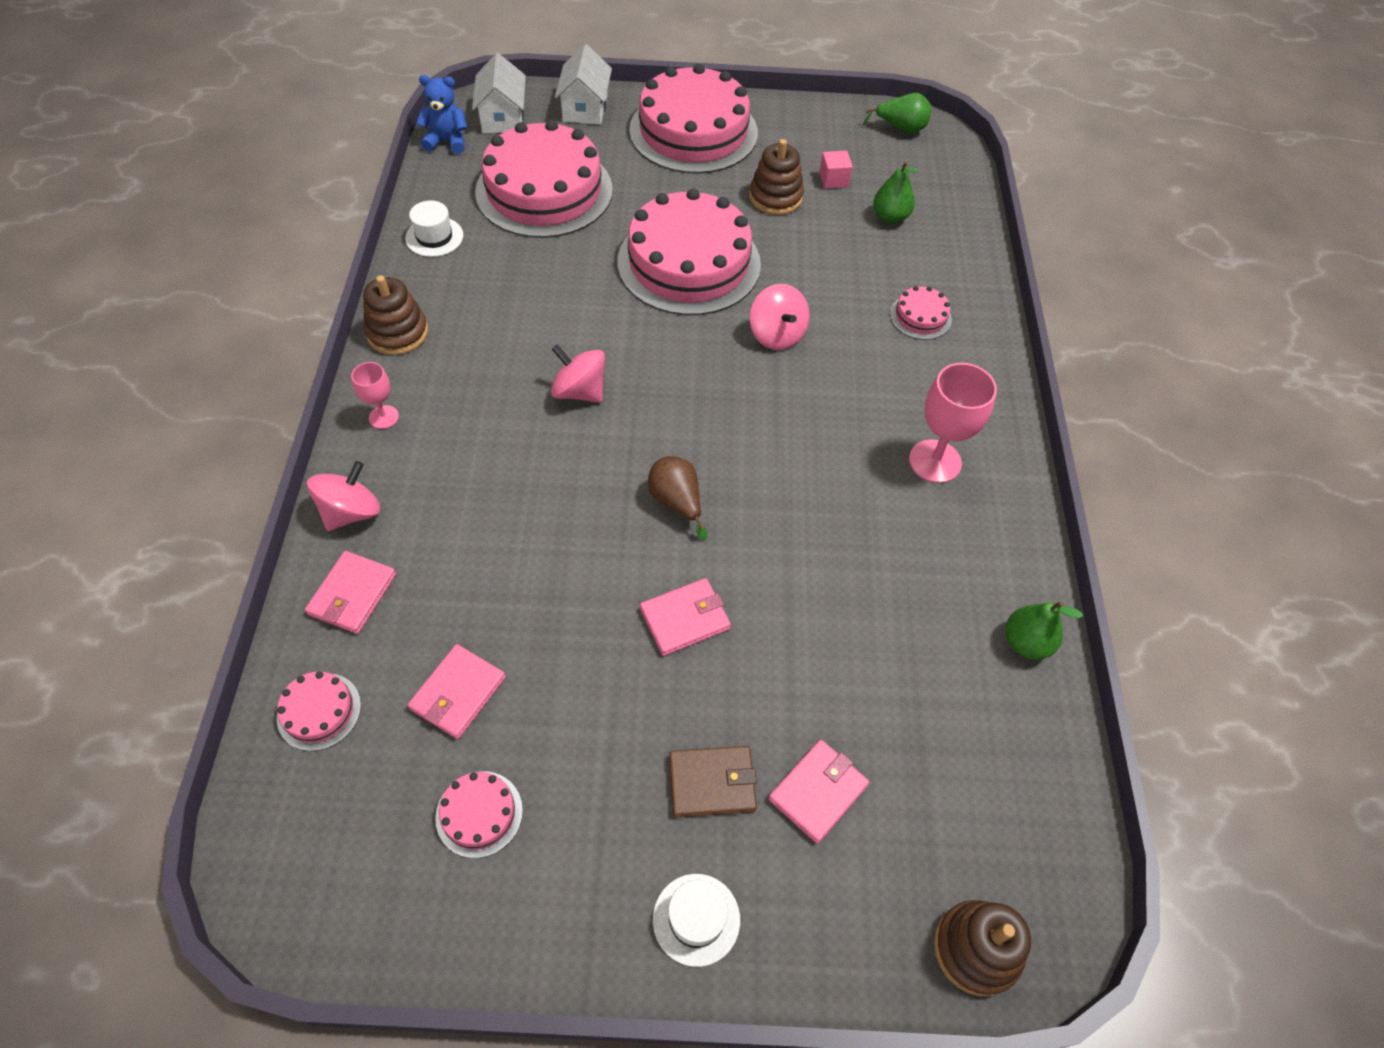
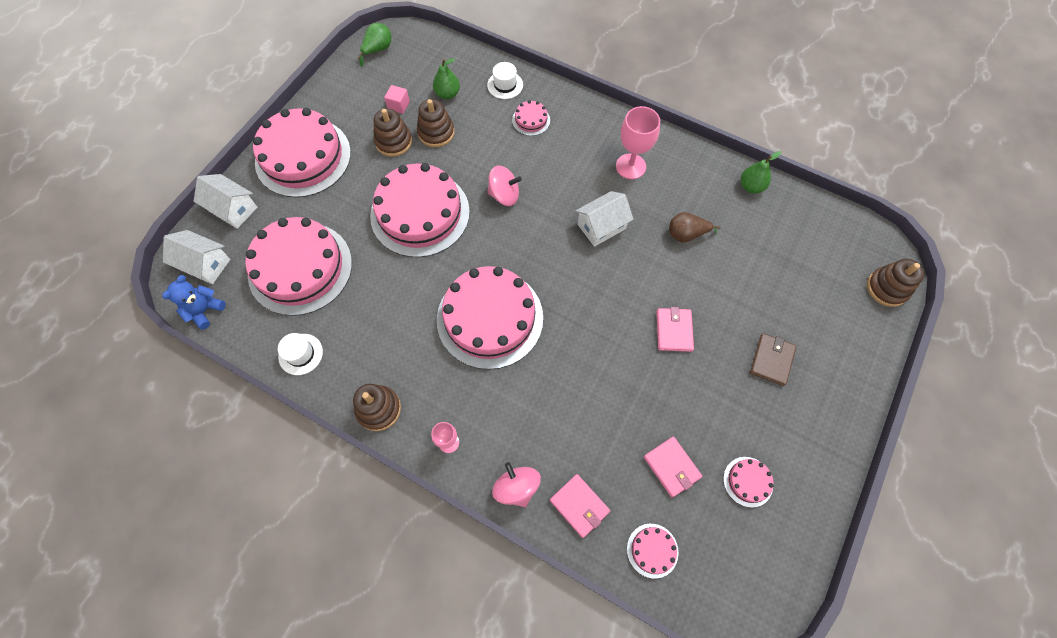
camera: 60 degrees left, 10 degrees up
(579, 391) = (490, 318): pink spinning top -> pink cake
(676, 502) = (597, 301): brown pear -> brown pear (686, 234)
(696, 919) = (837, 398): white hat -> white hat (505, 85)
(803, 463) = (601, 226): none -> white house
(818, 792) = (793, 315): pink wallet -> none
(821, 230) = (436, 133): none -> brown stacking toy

※

* Exercise aim: An exact, picture-free copy of the entries is required.

* Result for this task:
camera: 60 degrees left, 10 degrees up
(579, 391) = (490, 318): pink spinning top -> pink cake
(676, 502) = (597, 301): brown pear -> brown pear (686, 234)
(696, 919) = (837, 398): white hat -> white hat (505, 85)
(803, 463) = (601, 226): none -> white house
(818, 792) = (793, 315): pink wallet -> none
(821, 230) = (436, 133): none -> brown stacking toy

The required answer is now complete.